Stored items
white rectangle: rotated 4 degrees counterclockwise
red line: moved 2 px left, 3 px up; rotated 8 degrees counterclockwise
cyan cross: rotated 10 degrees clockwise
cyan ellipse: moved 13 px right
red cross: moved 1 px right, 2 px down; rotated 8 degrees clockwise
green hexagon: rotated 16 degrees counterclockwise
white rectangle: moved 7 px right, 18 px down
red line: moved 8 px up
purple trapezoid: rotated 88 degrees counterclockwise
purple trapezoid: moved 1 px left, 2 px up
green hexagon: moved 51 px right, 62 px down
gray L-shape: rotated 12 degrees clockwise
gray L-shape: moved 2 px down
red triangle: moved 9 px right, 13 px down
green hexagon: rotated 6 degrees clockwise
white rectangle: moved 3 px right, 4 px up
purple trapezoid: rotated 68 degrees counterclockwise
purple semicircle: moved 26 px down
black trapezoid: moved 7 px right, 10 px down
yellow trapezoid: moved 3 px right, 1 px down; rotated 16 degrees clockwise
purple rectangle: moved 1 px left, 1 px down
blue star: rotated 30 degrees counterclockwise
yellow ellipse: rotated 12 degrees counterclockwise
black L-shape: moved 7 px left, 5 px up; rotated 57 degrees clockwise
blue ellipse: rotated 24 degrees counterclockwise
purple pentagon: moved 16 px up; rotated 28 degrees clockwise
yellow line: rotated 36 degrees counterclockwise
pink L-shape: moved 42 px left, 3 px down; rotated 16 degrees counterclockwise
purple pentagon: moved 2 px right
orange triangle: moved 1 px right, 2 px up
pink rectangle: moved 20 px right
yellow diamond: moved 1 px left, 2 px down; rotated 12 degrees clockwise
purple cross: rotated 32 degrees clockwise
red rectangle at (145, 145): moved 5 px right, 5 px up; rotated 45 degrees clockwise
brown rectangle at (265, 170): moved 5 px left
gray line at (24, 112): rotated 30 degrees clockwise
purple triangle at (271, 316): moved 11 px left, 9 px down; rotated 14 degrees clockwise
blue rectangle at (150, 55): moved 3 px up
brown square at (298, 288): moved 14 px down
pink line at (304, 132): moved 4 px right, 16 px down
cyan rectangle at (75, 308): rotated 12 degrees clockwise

*Given problem*: Copy the listing word for word, starting at its first line and ending at the line containing "purple trapezoid: moved 1 px left, 2 px up", with both of those lines included.

*Answer to this task*:
white rectangle: rotated 4 degrees counterclockwise
red line: moved 2 px left, 3 px up; rotated 8 degrees counterclockwise
cyan cross: rotated 10 degrees clockwise
cyan ellipse: moved 13 px right
red cross: moved 1 px right, 2 px down; rotated 8 degrees clockwise
green hexagon: rotated 16 degrees counterclockwise
white rectangle: moved 7 px right, 18 px down
red line: moved 8 px up
purple trapezoid: rotated 88 degrees counterclockwise
purple trapezoid: moved 1 px left, 2 px up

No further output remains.